# Problem
Return every entry below exactly as written, minus the pictures.

# Data shown
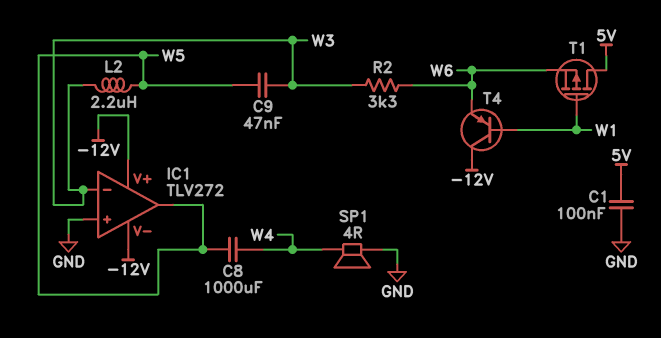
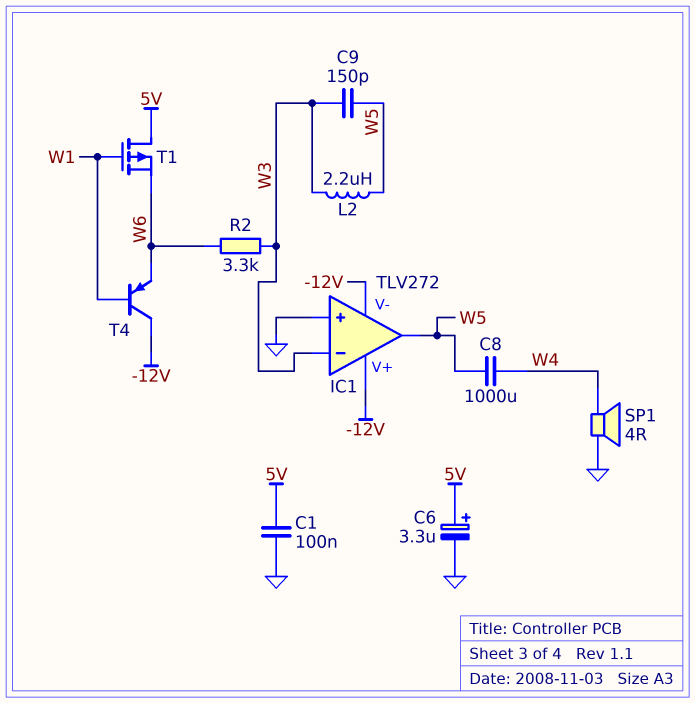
C6: none -> 3.3uF (plus 5V, minus GND)
C9: 47nF (W3, W5) -> 150pF (W3, W5)

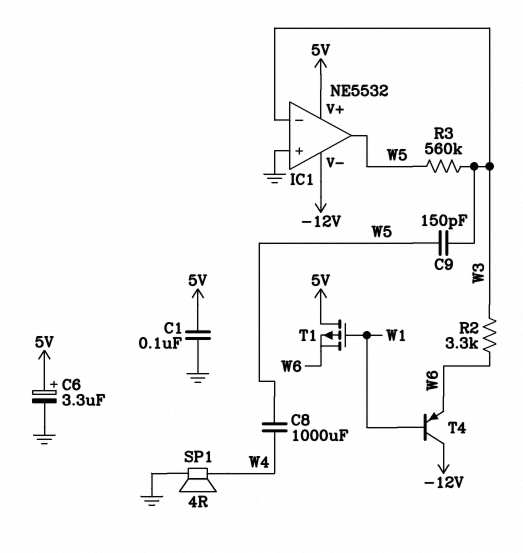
IC1: TLV272 -> NE5532
IC1 pin V+: -12V -> 5V
L2: 2.2uH (W3, W5) -> none
R3: none -> 560k (W3, W5)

# Written solution
C6: none -> 3.3uF (plus 5V, minus GND)
C9: 47nF (W3, W5) -> 150pF (W3, W5)

IC1: TLV272 -> NE5532
IC1 pin V+: -12V -> 5V
L2: 2.2uH (W3, W5) -> none
R3: none -> 560k (W3, W5)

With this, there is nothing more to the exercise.